Examine each line of the data. Copy those that contain the string "watering".

______________________________

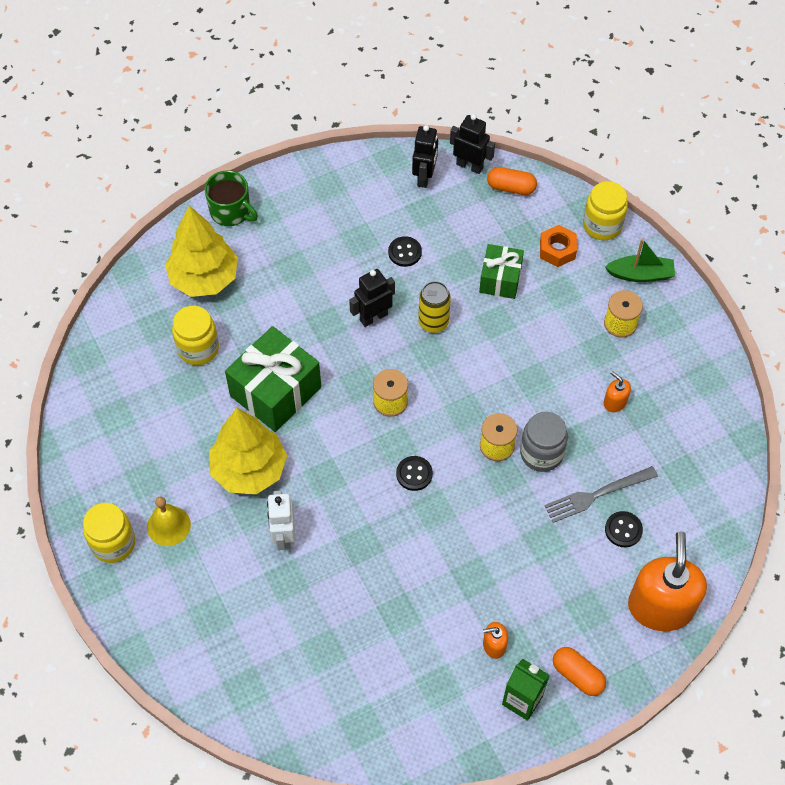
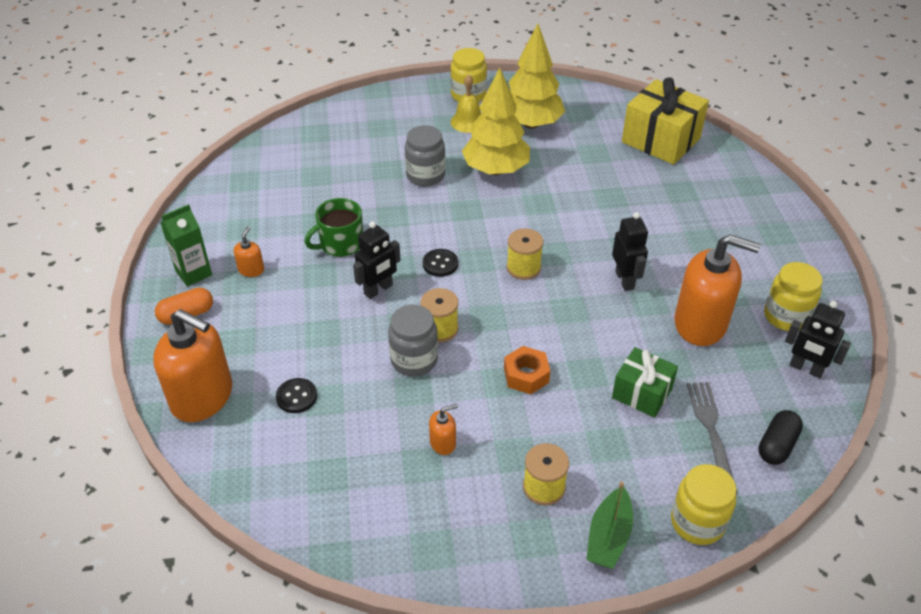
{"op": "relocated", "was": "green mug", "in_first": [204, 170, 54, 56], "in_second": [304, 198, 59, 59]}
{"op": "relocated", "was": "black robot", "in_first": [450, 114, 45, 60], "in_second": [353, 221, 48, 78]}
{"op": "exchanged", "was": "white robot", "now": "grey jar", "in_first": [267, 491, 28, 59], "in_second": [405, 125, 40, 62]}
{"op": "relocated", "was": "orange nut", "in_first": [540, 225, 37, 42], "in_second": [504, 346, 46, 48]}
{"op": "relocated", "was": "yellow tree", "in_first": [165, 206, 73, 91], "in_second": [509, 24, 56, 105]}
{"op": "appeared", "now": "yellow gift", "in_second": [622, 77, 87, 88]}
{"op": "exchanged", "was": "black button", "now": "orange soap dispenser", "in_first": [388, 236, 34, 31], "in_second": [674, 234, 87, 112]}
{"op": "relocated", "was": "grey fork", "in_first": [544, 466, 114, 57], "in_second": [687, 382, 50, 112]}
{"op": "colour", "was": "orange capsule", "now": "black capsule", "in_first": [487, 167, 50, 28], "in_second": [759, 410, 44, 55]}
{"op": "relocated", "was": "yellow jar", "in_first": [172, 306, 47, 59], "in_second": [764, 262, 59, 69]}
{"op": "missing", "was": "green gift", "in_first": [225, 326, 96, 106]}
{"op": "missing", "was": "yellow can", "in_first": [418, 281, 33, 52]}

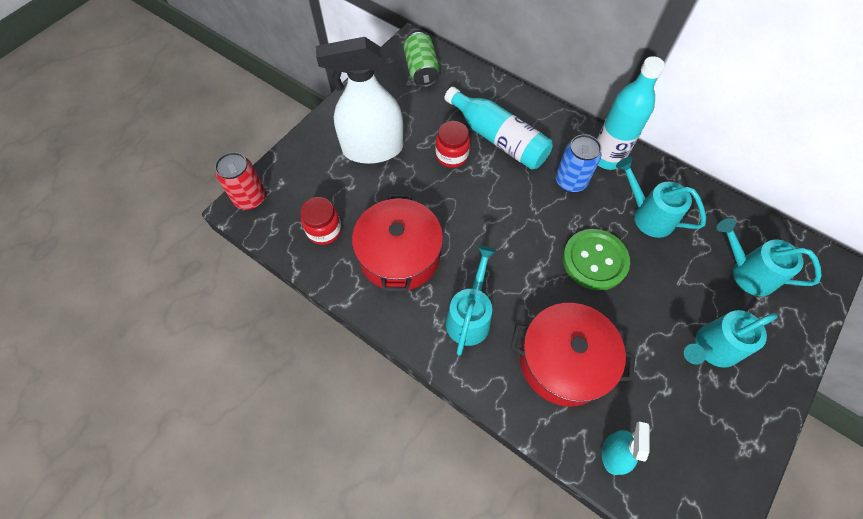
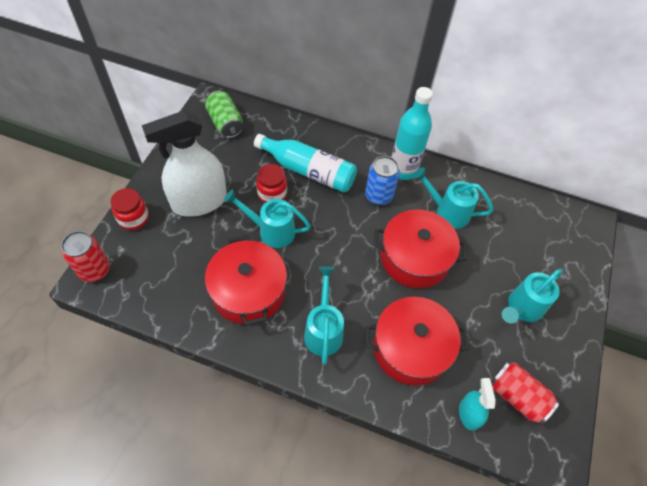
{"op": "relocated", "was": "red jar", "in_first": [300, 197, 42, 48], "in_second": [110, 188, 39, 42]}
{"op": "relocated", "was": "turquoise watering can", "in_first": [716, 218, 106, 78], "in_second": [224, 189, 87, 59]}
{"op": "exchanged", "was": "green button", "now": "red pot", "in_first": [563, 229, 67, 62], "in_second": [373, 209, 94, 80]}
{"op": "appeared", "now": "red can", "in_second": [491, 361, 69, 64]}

______________________________

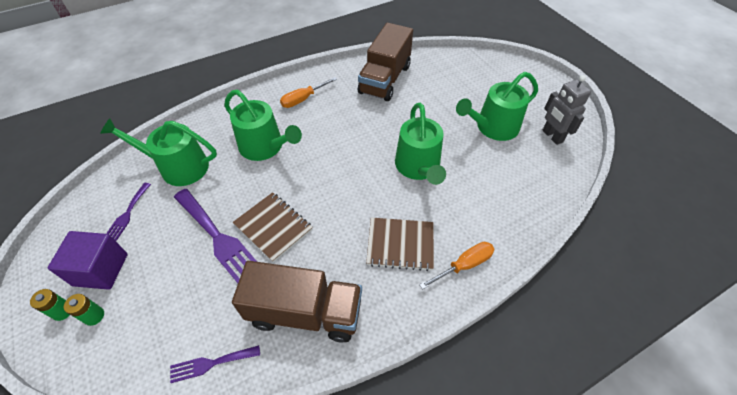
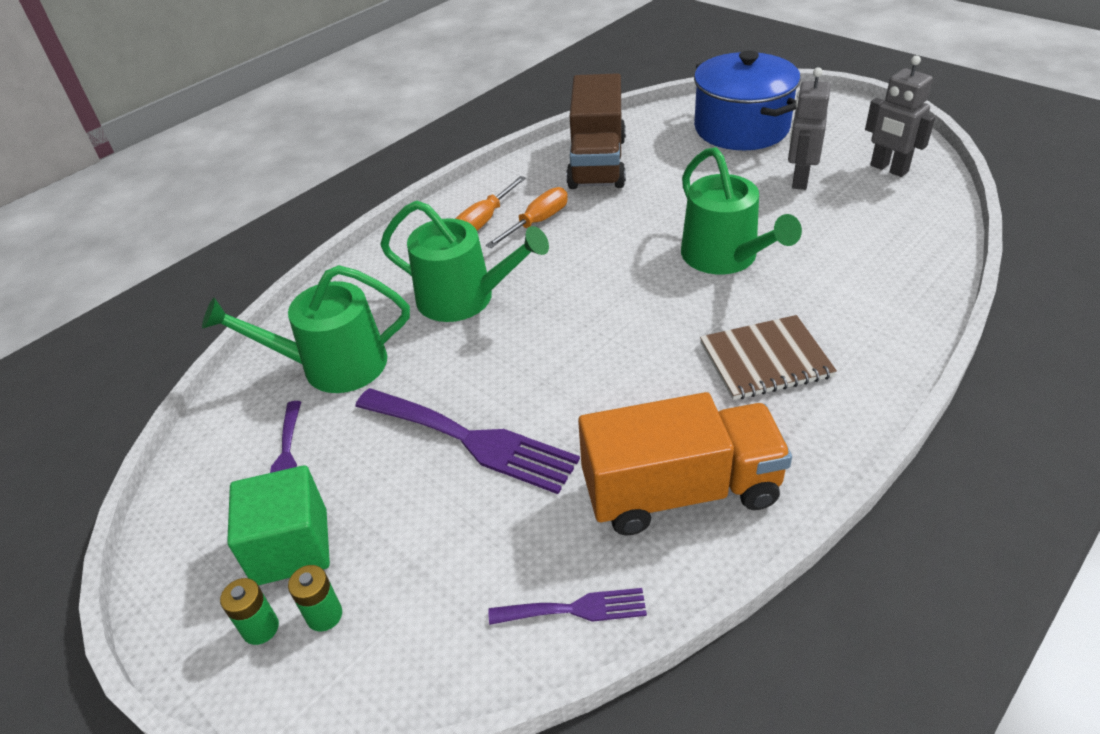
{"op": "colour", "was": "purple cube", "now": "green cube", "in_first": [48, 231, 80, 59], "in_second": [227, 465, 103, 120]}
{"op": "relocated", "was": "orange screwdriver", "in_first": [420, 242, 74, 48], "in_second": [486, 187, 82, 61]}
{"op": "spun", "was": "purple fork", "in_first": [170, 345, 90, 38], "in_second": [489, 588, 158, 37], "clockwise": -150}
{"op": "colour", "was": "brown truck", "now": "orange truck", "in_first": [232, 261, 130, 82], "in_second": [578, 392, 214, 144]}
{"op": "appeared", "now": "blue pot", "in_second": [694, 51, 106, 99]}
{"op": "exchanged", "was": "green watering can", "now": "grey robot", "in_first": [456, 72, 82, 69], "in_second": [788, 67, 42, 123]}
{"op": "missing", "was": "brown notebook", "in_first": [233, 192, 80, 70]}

______________________________

• **COMPLETED TASK**
{"op": "relocated", "was": "turquoise watering can", "in_first": [716, 218, 106, 78], "in_second": [224, 189, 87, 59]}
{"op": "exchanged", "was": "green watering can", "now": "grey robot", "in_first": [456, 72, 82, 69], "in_second": [788, 67, 42, 123]}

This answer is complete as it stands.